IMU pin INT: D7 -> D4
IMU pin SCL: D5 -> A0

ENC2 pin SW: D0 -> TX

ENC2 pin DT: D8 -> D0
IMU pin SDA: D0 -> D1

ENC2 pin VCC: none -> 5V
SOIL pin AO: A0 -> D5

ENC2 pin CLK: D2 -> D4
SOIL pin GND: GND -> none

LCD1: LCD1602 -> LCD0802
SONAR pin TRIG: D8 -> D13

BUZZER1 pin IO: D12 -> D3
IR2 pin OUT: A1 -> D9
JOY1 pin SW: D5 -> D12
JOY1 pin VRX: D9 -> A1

━━━━━━━━━━━━━━━━━━━━

**TRY IT:**
Every entry needs to be written out again, exactly as given.

**SOLUTION:**
IMU pin INT: D7 -> D4
IMU pin SCL: D5 -> A0

ENC2 pin SW: D0 -> TX

ENC2 pin DT: D8 -> D0
IMU pin SDA: D0 -> D1

ENC2 pin VCC: none -> 5V
SOIL pin AO: A0 -> D5

ENC2 pin CLK: D2 -> D4
SOIL pin GND: GND -> none

LCD1: LCD1602 -> LCD0802
SONAR pin TRIG: D8 -> D13

BUZZER1 pin IO: D12 -> D3
IR2 pin OUT: A1 -> D9
JOY1 pin SW: D5 -> D12
JOY1 pin VRX: D9 -> A1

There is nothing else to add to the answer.